START GIVEN DATA
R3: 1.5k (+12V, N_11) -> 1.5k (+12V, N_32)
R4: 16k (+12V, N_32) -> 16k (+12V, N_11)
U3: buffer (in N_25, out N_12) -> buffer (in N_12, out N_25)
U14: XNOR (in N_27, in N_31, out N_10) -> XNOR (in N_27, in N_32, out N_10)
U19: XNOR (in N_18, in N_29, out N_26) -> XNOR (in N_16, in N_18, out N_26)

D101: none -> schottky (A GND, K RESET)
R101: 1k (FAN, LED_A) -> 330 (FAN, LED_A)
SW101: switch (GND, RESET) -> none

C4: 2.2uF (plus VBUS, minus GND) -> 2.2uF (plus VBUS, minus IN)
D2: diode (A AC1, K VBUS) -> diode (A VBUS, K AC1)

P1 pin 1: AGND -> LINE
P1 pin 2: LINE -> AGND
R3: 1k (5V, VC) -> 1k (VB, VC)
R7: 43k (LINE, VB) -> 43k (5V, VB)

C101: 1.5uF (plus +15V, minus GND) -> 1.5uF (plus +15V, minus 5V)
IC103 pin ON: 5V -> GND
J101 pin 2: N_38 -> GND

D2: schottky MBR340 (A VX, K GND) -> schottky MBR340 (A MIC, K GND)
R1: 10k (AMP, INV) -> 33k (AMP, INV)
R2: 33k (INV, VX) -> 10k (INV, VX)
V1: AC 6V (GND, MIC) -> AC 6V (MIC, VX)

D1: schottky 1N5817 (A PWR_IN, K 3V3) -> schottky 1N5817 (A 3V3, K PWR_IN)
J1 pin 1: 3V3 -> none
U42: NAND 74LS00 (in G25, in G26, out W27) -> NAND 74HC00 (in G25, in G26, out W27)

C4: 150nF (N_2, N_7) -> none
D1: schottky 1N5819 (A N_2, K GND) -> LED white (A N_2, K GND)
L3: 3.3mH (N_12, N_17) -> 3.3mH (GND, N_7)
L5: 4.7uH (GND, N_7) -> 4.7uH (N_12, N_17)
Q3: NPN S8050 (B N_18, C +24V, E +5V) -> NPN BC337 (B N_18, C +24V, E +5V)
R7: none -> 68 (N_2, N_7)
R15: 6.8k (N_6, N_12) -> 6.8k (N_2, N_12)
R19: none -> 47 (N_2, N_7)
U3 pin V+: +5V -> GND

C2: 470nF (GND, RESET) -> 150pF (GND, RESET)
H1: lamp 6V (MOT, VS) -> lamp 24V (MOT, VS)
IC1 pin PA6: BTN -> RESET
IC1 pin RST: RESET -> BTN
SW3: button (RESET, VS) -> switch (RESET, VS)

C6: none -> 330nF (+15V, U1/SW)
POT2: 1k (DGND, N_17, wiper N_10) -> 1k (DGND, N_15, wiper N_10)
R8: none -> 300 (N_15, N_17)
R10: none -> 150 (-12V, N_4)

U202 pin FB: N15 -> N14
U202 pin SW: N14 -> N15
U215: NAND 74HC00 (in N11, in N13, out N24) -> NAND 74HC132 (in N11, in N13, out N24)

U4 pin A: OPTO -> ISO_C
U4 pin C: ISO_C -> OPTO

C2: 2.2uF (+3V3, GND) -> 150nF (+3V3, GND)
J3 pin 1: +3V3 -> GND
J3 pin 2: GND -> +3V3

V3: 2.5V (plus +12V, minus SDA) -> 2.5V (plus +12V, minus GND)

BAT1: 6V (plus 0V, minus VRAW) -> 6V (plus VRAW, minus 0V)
END GIVEN DATA
§ **ABOUT THIS TASK**:
From the first line to the last, return the material exactly.

§ **TASK OUTPUT**:
R3: 1.5k (+12V, N_11) -> 1.5k (+12V, N_32)
R4: 16k (+12V, N_32) -> 16k (+12V, N_11)
U3: buffer (in N_25, out N_12) -> buffer (in N_12, out N_25)
U14: XNOR (in N_27, in N_31, out N_10) -> XNOR (in N_27, in N_32, out N_10)
U19: XNOR (in N_18, in N_29, out N_26) -> XNOR (in N_16, in N_18, out N_26)

D101: none -> schottky (A GND, K RESET)
R101: 1k (FAN, LED_A) -> 330 (FAN, LED_A)
SW101: switch (GND, RESET) -> none

C4: 2.2uF (plus VBUS, minus GND) -> 2.2uF (plus VBUS, minus IN)
D2: diode (A AC1, K VBUS) -> diode (A VBUS, K AC1)

P1 pin 1: AGND -> LINE
P1 pin 2: LINE -> AGND
R3: 1k (5V, VC) -> 1k (VB, VC)
R7: 43k (LINE, VB) -> 43k (5V, VB)

C101: 1.5uF (plus +15V, minus GND) -> 1.5uF (plus +15V, minus 5V)
IC103 pin ON: 5V -> GND
J101 pin 2: N_38 -> GND

D2: schottky MBR340 (A VX, K GND) -> schottky MBR340 (A MIC, K GND)
R1: 10k (AMP, INV) -> 33k (AMP, INV)
R2: 33k (INV, VX) -> 10k (INV, VX)
V1: AC 6V (GND, MIC) -> AC 6V (MIC, VX)

D1: schottky 1N5817 (A PWR_IN, K 3V3) -> schottky 1N5817 (A 3V3, K PWR_IN)
J1 pin 1: 3V3 -> none
U42: NAND 74LS00 (in G25, in G26, out W27) -> NAND 74HC00 (in G25, in G26, out W27)

C4: 150nF (N_2, N_7) -> none
D1: schottky 1N5819 (A N_2, K GND) -> LED white (A N_2, K GND)
L3: 3.3mH (N_12, N_17) -> 3.3mH (GND, N_7)
L5: 4.7uH (GND, N_7) -> 4.7uH (N_12, N_17)
Q3: NPN S8050 (B N_18, C +24V, E +5V) -> NPN BC337 (B N_18, C +24V, E +5V)
R7: none -> 68 (N_2, N_7)
R15: 6.8k (N_6, N_12) -> 6.8k (N_2, N_12)
R19: none -> 47 (N_2, N_7)
U3 pin V+: +5V -> GND

C2: 470nF (GND, RESET) -> 150pF (GND, RESET)
H1: lamp 6V (MOT, VS) -> lamp 24V (MOT, VS)
IC1 pin PA6: BTN -> RESET
IC1 pin RST: RESET -> BTN
SW3: button (RESET, VS) -> switch (RESET, VS)

C6: none -> 330nF (+15V, U1/SW)
POT2: 1k (DGND, N_17, wiper N_10) -> 1k (DGND, N_15, wiper N_10)
R8: none -> 300 (N_15, N_17)
R10: none -> 150 (-12V, N_4)

U202 pin FB: N15 -> N14
U202 pin SW: N14 -> N15
U215: NAND 74HC00 (in N11, in N13, out N24) -> NAND 74HC132 (in N11, in N13, out N24)

U4 pin A: OPTO -> ISO_C
U4 pin C: ISO_C -> OPTO

C2: 2.2uF (+3V3, GND) -> 150nF (+3V3, GND)
J3 pin 1: +3V3 -> GND
J3 pin 2: GND -> +3V3

V3: 2.5V (plus +12V, minus SDA) -> 2.5V (plus +12V, minus GND)

BAT1: 6V (plus 0V, minus VRAW) -> 6V (plus VRAW, minus 0V)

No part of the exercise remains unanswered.